— Goal of the exercise —
Keep the images out while you retype all of the data exactly.

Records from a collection
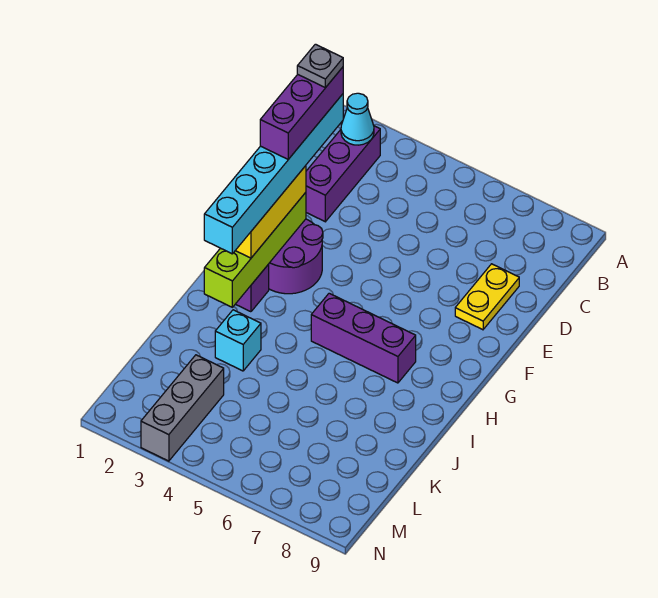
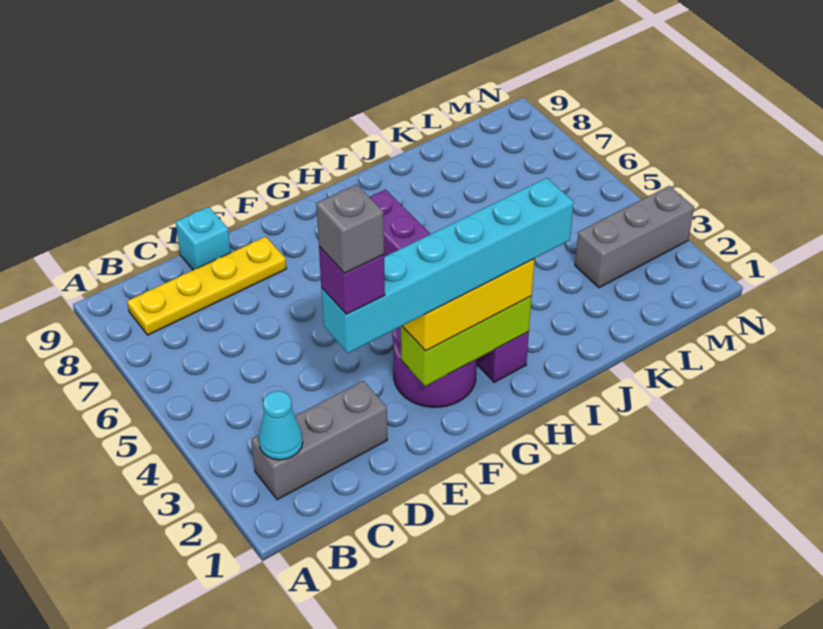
purple brick B2:D2 level 1 -> grey brick B2:D2 level 1
purple brick D2:F2 level 5 -> purple brick D2 level 5
grey plate D2 level 6 -> grey brick D2 level 6
yellow plate D8:E8 level 1 -> yellow plate B8:E8 level 1
lime brick F2:I2 level 2 -> lime brick F2:H2 level 2
cyan brick J3 level 1 -> cyan brick D9 level 1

— Answer space —
purple brick B2:D2 level 1 -> grey brick B2:D2 level 1
purple brick D2:F2 level 5 -> purple brick D2 level 5
grey plate D2 level 6 -> grey brick D2 level 6
yellow plate D8:E8 level 1 -> yellow plate B8:E8 level 1
lime brick F2:I2 level 2 -> lime brick F2:H2 level 2
cyan brick J3 level 1 -> cyan brick D9 level 1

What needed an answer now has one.